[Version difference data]
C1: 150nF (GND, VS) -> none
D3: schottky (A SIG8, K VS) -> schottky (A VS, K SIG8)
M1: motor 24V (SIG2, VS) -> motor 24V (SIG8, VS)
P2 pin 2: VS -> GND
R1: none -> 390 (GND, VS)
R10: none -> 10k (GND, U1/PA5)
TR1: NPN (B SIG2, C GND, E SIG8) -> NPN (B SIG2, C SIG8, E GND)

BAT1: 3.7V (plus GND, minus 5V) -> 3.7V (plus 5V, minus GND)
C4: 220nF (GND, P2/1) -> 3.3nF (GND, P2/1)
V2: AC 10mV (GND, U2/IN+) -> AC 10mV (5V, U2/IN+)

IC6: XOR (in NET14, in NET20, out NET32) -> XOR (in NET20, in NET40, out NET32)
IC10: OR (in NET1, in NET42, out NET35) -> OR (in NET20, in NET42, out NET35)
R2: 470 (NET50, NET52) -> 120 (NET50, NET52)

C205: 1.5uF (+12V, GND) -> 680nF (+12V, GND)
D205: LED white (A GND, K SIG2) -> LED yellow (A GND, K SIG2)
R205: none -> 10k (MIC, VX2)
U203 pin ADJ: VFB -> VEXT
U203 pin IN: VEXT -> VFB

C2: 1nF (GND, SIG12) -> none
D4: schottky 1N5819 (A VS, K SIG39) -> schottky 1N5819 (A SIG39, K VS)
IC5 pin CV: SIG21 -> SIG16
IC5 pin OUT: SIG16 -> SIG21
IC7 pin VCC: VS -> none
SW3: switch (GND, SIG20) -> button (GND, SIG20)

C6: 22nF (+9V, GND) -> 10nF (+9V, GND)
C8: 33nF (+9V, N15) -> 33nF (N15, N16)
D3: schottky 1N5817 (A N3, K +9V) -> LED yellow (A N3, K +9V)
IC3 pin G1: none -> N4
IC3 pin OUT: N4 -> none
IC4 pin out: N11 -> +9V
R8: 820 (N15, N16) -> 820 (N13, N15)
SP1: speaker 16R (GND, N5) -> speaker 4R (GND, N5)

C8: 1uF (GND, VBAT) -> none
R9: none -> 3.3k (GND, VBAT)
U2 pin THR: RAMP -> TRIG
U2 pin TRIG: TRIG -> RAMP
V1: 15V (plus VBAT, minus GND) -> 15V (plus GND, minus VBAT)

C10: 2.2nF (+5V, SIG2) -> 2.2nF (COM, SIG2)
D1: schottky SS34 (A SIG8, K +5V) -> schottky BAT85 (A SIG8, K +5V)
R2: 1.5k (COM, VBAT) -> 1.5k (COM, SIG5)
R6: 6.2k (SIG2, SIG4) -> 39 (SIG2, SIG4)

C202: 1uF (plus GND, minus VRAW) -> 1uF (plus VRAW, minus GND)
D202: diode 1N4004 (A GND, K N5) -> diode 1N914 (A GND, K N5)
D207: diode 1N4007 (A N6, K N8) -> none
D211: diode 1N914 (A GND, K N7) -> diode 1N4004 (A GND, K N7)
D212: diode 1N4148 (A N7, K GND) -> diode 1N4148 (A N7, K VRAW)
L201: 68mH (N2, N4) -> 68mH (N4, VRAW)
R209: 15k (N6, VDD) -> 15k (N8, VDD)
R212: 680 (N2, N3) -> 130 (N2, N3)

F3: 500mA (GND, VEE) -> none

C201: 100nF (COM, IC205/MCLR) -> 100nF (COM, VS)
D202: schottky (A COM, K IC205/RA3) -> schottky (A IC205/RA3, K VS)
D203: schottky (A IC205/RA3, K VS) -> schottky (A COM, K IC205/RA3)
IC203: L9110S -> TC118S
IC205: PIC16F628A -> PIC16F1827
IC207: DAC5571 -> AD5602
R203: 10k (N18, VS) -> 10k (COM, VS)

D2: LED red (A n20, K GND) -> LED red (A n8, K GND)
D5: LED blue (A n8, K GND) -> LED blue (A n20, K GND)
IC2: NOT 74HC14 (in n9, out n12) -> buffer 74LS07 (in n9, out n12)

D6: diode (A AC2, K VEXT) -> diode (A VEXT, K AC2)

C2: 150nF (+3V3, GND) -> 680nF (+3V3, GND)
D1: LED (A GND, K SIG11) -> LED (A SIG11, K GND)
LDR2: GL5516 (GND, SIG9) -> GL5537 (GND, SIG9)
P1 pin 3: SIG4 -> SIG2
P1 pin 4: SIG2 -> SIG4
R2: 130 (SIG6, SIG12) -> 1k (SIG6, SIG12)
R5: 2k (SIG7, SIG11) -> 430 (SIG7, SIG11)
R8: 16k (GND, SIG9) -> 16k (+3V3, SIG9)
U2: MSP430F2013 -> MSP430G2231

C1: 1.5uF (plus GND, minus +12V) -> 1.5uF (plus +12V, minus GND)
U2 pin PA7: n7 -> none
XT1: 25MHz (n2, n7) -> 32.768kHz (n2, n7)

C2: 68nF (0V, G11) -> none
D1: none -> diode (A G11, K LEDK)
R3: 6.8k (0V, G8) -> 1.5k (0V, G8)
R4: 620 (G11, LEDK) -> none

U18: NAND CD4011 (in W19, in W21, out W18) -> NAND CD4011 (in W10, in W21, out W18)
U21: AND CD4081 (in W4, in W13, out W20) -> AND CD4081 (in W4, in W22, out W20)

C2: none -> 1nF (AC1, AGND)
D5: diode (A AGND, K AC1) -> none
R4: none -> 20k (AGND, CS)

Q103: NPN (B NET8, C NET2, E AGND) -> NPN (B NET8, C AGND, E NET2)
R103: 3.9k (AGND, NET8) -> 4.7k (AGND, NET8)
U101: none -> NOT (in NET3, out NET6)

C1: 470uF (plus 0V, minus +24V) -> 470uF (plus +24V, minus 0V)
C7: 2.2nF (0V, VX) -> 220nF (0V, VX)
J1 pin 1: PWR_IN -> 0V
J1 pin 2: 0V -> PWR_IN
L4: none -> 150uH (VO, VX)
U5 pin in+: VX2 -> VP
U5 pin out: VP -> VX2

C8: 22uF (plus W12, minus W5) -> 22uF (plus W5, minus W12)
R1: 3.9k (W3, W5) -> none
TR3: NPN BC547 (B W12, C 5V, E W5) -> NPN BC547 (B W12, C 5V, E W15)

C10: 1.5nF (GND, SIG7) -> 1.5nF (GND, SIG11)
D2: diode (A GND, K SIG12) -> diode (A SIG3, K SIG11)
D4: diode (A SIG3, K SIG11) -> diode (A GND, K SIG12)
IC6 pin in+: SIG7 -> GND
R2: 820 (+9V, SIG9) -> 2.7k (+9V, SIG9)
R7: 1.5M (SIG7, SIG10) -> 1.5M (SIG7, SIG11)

» What needs to be done:
Filter the entries down to the lines with the word "RAMP" in them.

» Task output:
U2 pin THR: RAMP -> TRIG
U2 pin TRIG: TRIG -> RAMP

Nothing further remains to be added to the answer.